### Directions:
Once you find the line containing "Q3: PNP (B SIG17, C" in the data below, copy it and each following line exactly, up to and including the line containing "U6 pin IB: U2/PB0 -> SIG3", and nothing else.

### Source records:
-- Opening Marker --
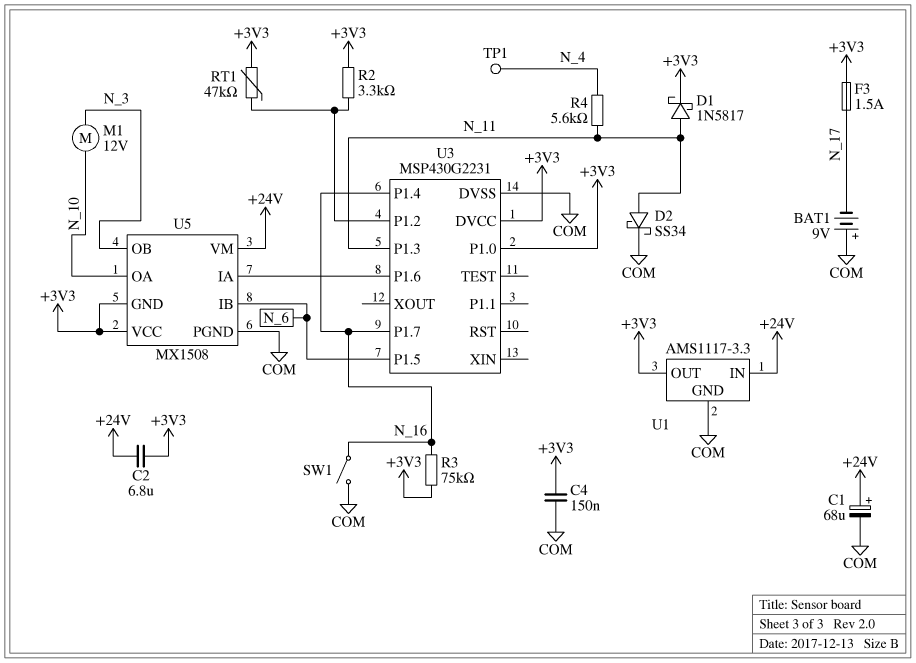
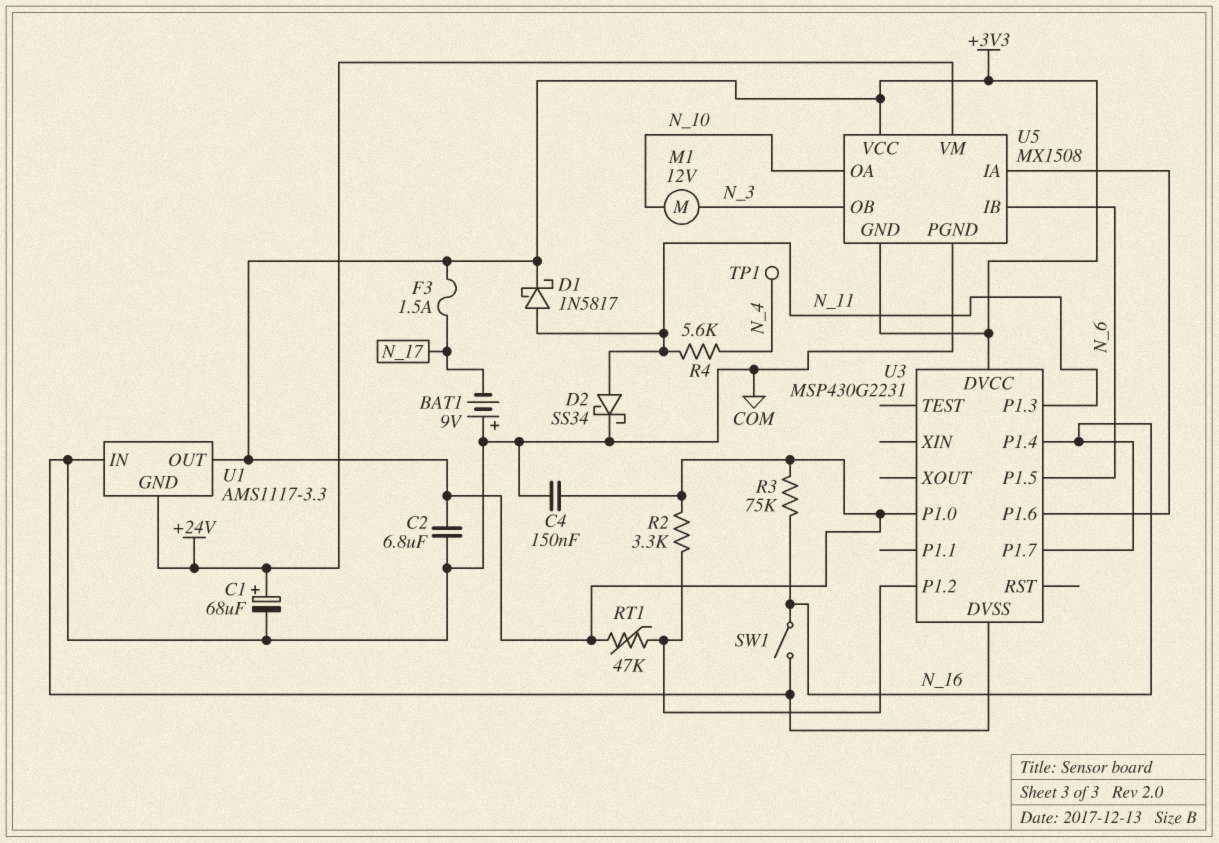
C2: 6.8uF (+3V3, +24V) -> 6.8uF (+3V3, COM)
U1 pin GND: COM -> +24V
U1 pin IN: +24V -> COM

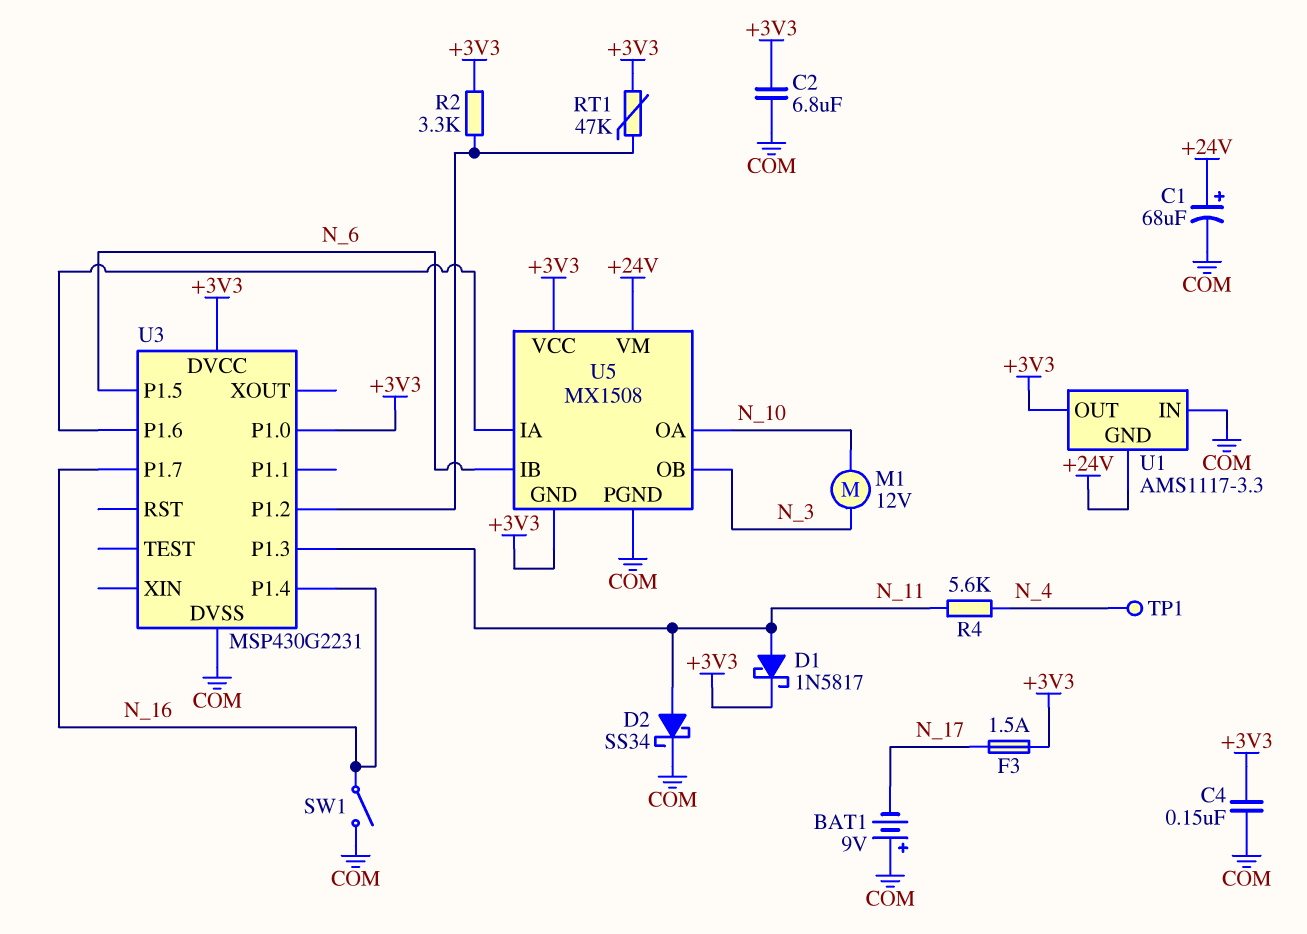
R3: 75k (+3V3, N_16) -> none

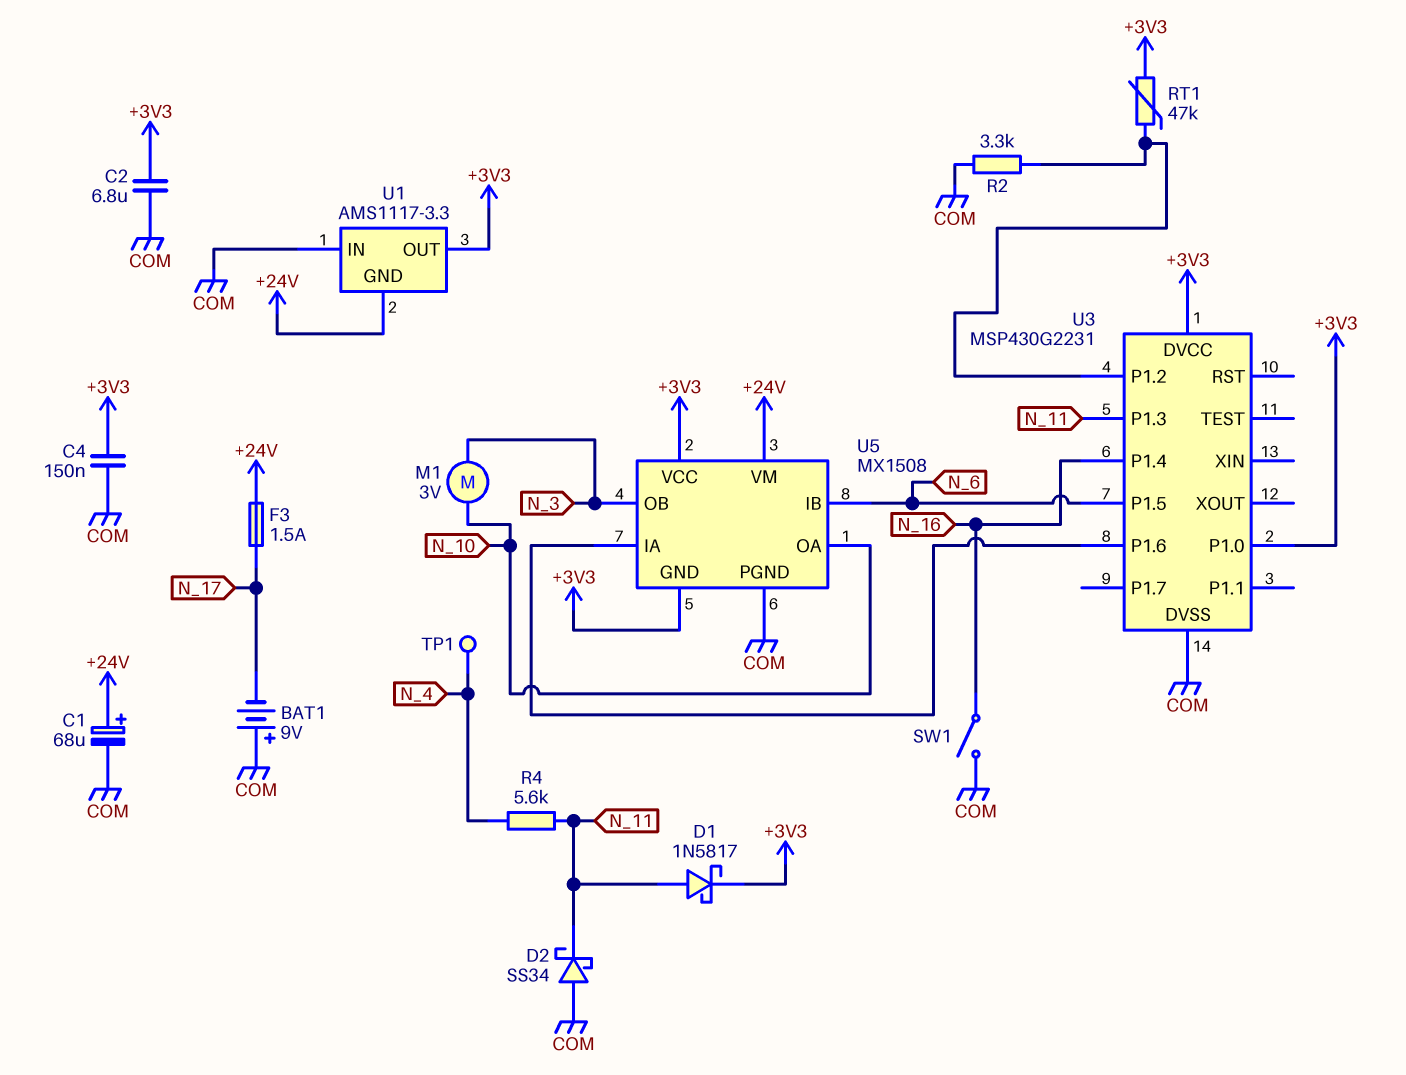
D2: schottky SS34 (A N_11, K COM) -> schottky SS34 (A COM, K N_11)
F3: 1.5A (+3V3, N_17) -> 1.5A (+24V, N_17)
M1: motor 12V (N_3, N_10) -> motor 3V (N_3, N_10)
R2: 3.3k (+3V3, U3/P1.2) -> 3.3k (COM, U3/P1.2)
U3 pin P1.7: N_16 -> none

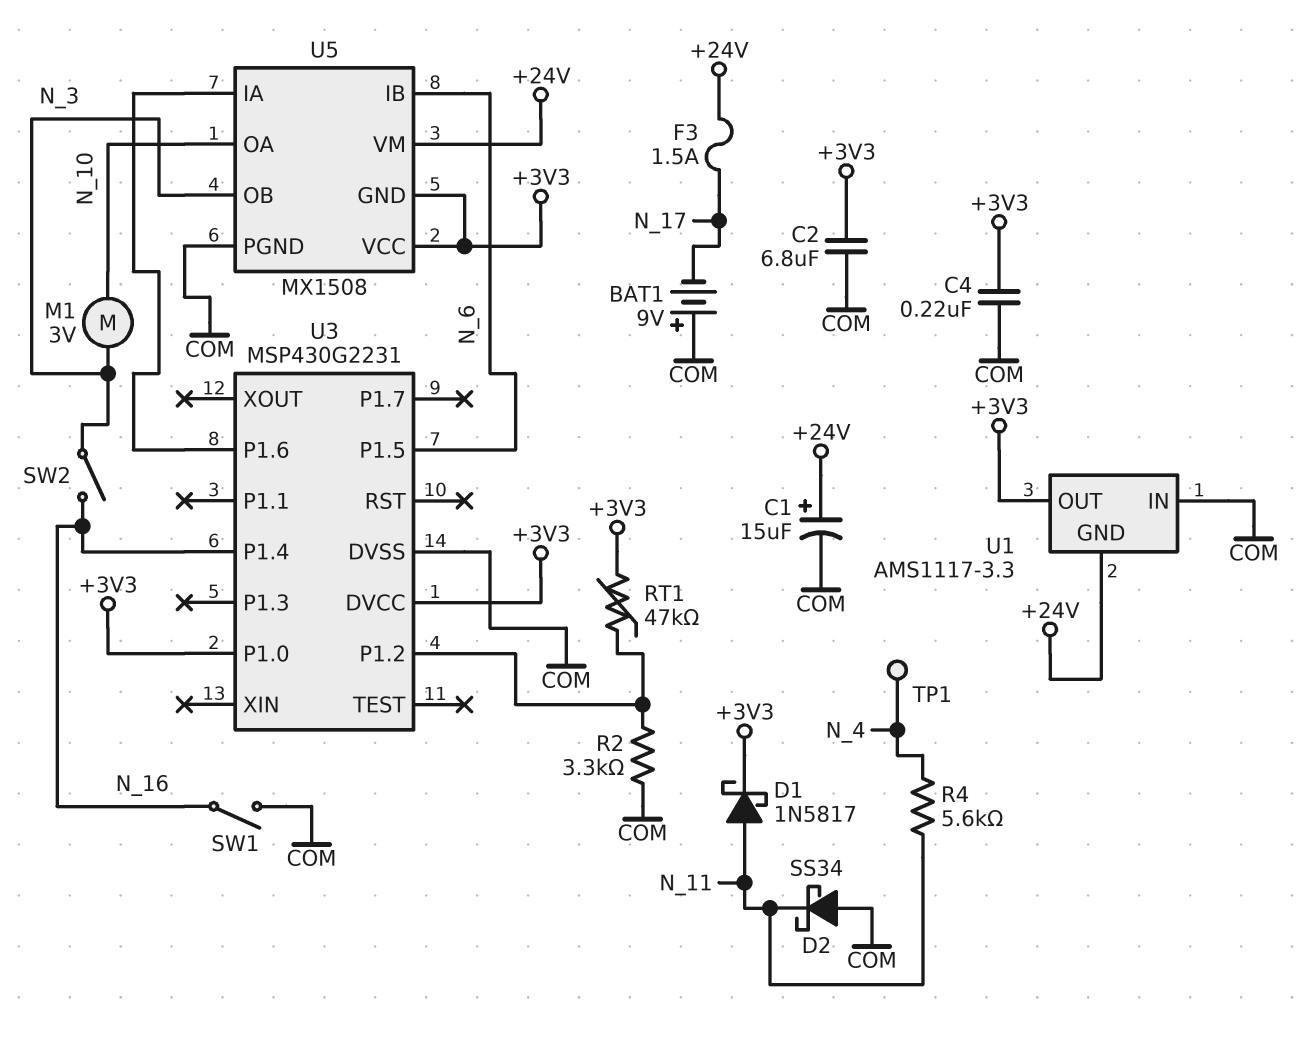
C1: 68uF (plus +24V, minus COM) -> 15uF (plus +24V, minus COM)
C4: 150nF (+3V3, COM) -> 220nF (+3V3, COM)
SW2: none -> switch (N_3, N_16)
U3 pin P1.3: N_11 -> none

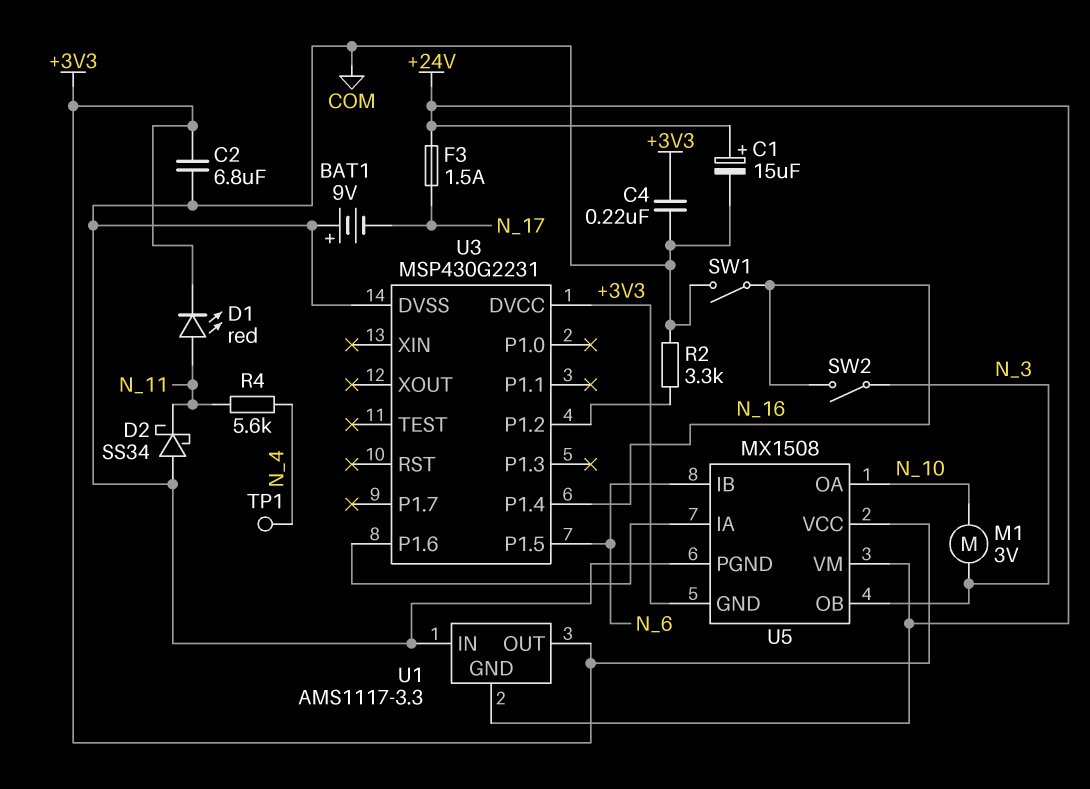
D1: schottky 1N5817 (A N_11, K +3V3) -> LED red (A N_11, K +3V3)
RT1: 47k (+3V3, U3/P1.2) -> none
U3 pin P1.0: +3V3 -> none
-- Closing Marker --
-- Opening Marker --
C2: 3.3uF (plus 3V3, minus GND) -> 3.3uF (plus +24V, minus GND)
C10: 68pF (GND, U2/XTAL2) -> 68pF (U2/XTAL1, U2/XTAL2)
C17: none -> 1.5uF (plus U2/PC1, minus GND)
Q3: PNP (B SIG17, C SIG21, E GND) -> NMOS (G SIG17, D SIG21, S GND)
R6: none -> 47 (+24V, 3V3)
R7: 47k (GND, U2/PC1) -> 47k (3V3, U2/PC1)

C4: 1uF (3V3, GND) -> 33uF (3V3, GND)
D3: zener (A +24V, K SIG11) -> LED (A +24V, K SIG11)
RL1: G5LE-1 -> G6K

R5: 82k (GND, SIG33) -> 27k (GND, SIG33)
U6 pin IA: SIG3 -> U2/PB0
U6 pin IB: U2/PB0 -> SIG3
-- Closing Marker --
### Answer section:
Q3: PNP (B SIG17, C SIG21, E GND) -> NMOS (G SIG17, D SIG21, S GND)
R6: none -> 47 (+24V, 3V3)
R7: 47k (GND, U2/PC1) -> 47k (3V3, U2/PC1)

C4: 1uF (3V3, GND) -> 33uF (3V3, GND)
D3: zener (A +24V, K SIG11) -> LED (A +24V, K SIG11)
RL1: G5LE-1 -> G6K

R5: 82k (GND, SIG33) -> 27k (GND, SIG33)
U6 pin IA: SIG3 -> U2/PB0
U6 pin IB: U2/PB0 -> SIG3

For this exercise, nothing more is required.